[Opening DATA EXCERPTS section]

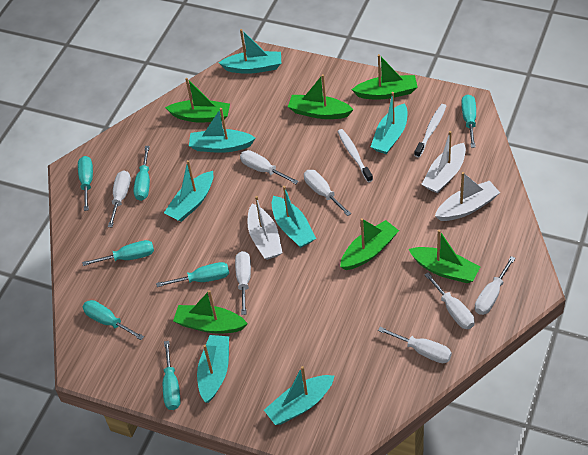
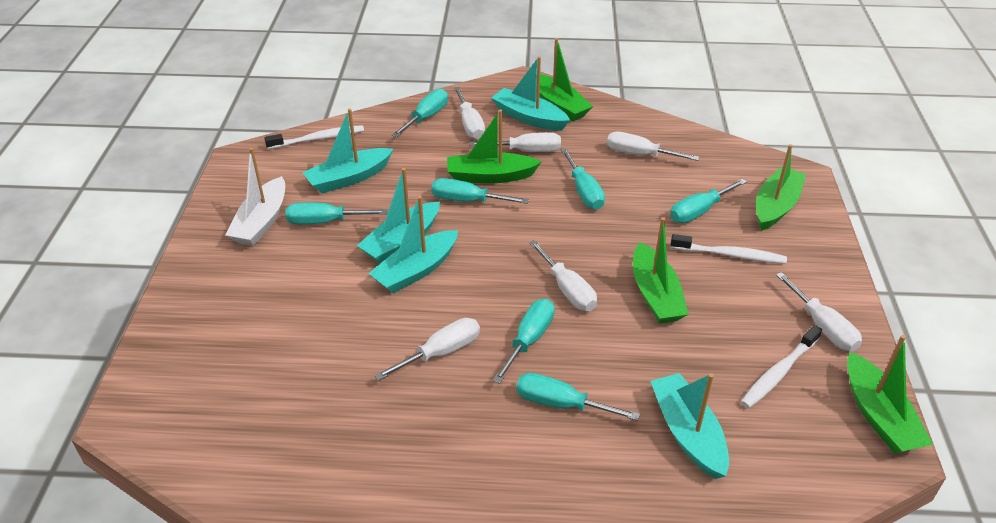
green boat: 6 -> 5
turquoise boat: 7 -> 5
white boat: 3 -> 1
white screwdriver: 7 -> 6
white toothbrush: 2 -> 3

[Closing DATA EXCERPTS section]
[Opening DATA EXCERPTS section]

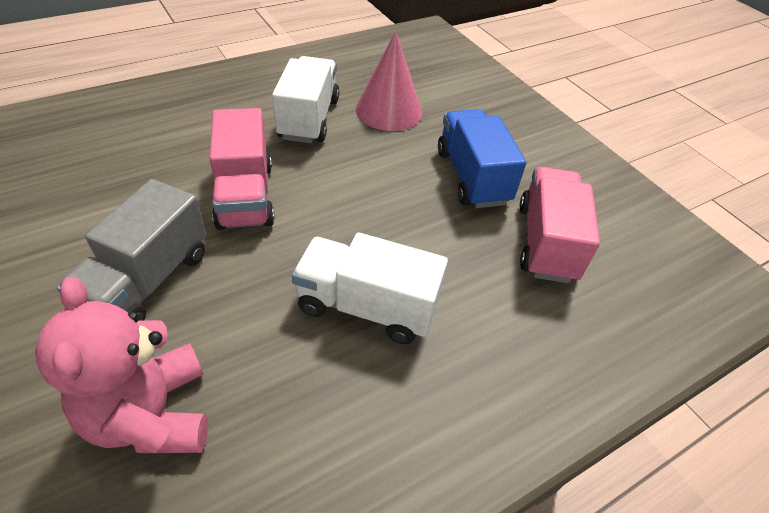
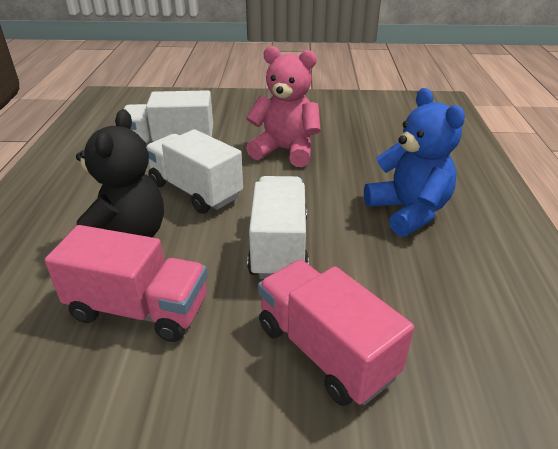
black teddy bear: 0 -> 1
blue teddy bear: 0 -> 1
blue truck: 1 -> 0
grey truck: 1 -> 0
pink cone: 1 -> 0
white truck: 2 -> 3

[Closing DATA EXCERPTS section]

### WHAT YOU NEED TO DO
For the word "boat", count the lines of the data that contain it and state only that count.

### EXERCISE OUTPUT
3